__What is expected__.
The records beneath should be printed exactly, and the pictures are to be left out.

■ ■ ■ ■ ■ ■ ■

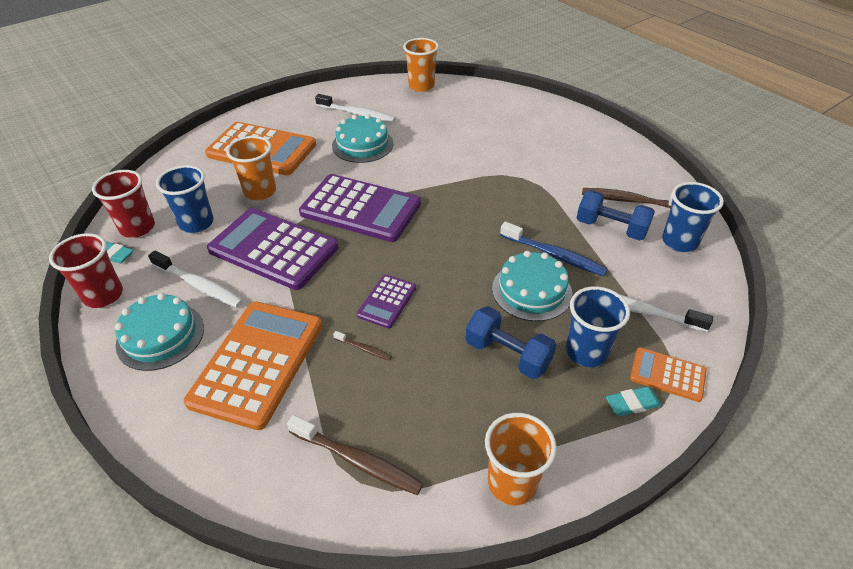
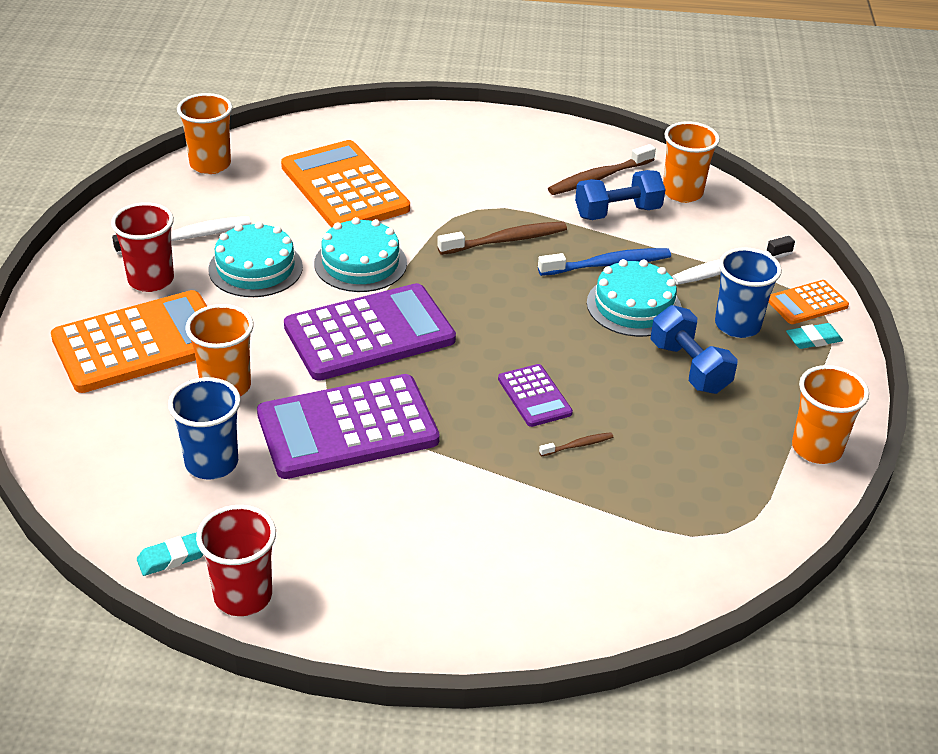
camera: 50 degrees left, 5 degrees down
(137, 228) = (146, 515): red cup -> red cup (151, 280)
(160, 336) = (378, 577): turquoise cake -> turquoise cake (360, 263)
(199, 285) = (332, 511): white toothbrush -> none
(257, 363) = (509, 524): orange calculator -> orange calculator (344, 188)
(358, 461) = (703, 521): brown toothbrush -> brown toothbrush (506, 240)
(507, 354) = (689, 367): blue dumbbell -> blue dumbbell turned 75 degrees clockwise
(632, 403) = (813, 339): turquoise eraser -> turquoise eraser turned 45 degrees clockwise
(679, 242) = (682, 192): blue cup -> orange cup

■ ■ ■ ■ ■ ■ ■

__Solution to this exercise__.
camera: 50 degrees left, 5 degrees down
(137, 228) = (146, 515): red cup -> red cup (151, 280)
(160, 336) = (378, 577): turquoise cake -> turquoise cake (360, 263)
(199, 285) = (332, 511): white toothbrush -> none
(257, 363) = (509, 524): orange calculator -> orange calculator (344, 188)
(358, 461) = (703, 521): brown toothbrush -> brown toothbrush (506, 240)
(507, 354) = (689, 367): blue dumbbell -> blue dumbbell turned 75 degrees clockwise
(632, 403) = (813, 339): turquoise eraser -> turquoise eraser turned 45 degrees clockwise
(679, 242) = (682, 192): blue cup -> orange cup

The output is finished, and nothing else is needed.